_AIM OF THE TASK_
Transcribe each entry exactly; skip the images.

_SUPPLIED MATERIAL_
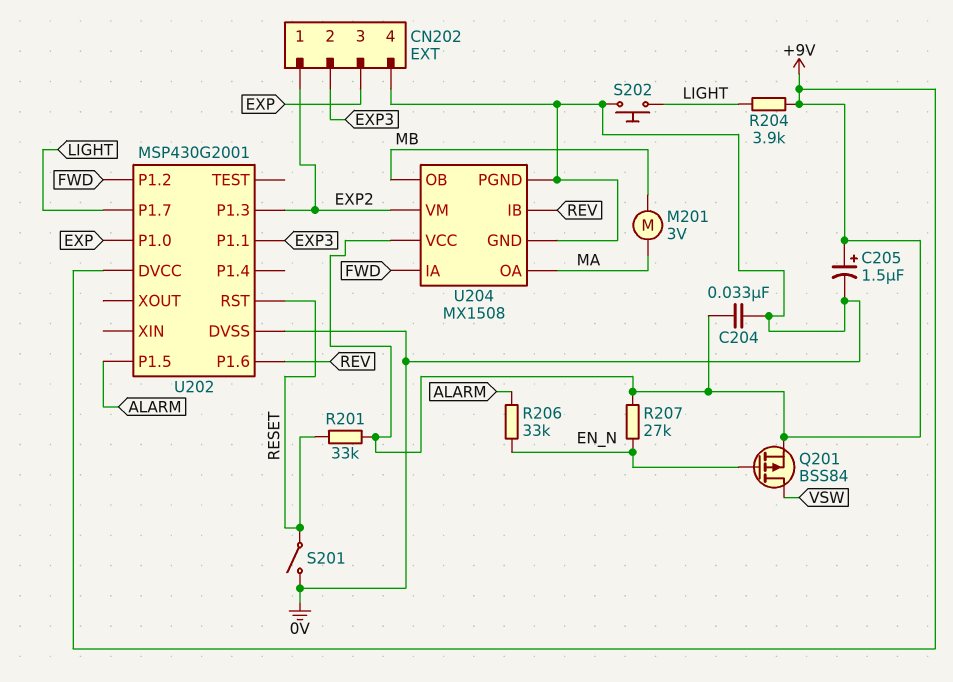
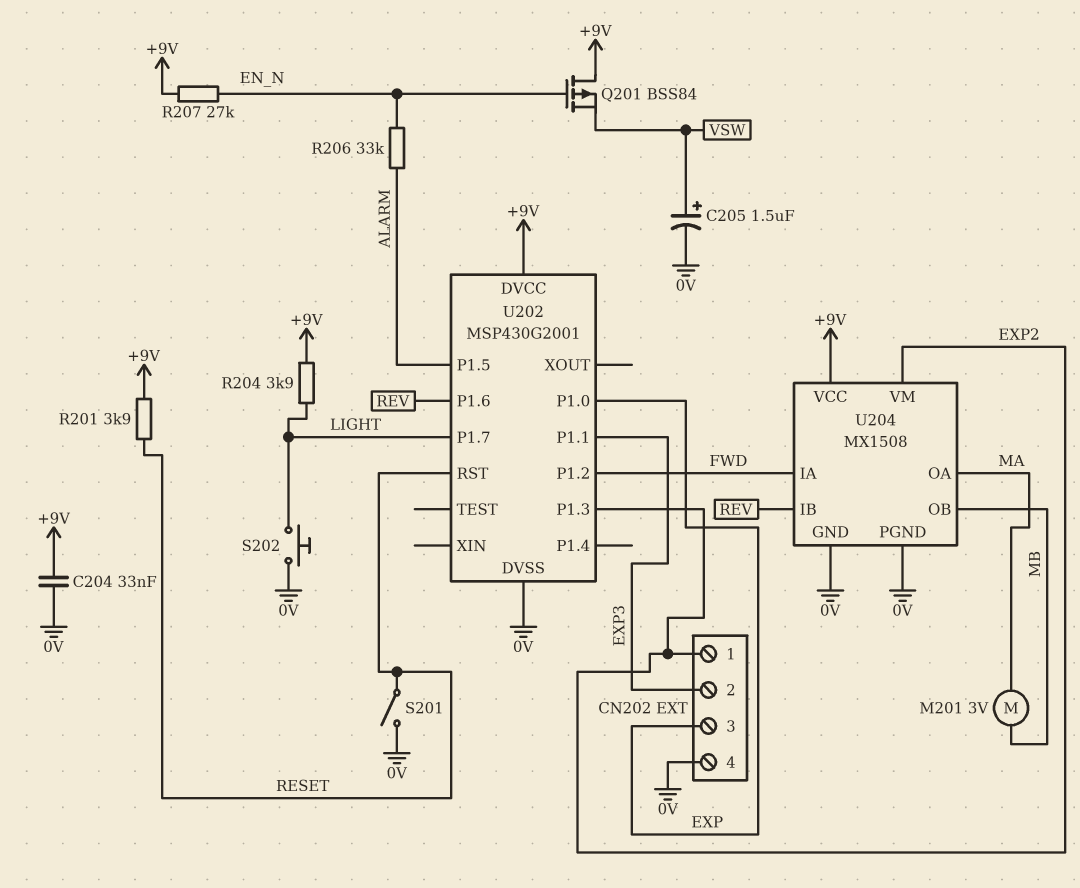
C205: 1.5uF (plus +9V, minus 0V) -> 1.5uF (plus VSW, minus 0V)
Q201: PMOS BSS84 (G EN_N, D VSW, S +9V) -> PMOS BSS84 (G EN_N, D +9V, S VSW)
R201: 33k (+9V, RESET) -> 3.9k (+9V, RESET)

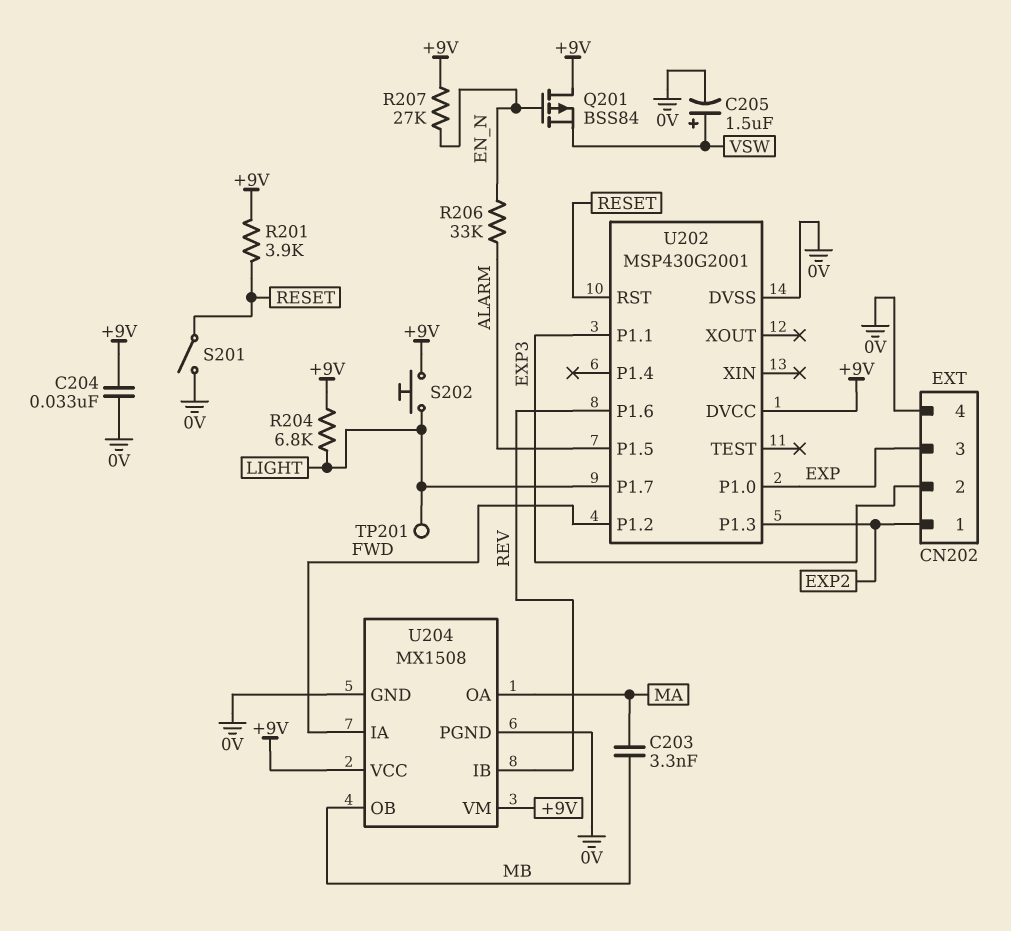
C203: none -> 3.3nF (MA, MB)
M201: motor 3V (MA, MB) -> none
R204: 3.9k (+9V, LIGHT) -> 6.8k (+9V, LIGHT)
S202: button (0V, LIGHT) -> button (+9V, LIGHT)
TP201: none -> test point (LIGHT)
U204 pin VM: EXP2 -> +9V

_OUTPUT FOR THIS TASK_
C205: 1.5uF (plus +9V, minus 0V) -> 1.5uF (plus VSW, minus 0V)
Q201: PMOS BSS84 (G EN_N, D VSW, S +9V) -> PMOS BSS84 (G EN_N, D +9V, S VSW)
R201: 33k (+9V, RESET) -> 3.9k (+9V, RESET)

C203: none -> 3.3nF (MA, MB)
M201: motor 3V (MA, MB) -> none
R204: 3.9k (+9V, LIGHT) -> 6.8k (+9V, LIGHT)
S202: button (0V, LIGHT) -> button (+9V, LIGHT)
TP201: none -> test point (LIGHT)
U204 pin VM: EXP2 -> +9V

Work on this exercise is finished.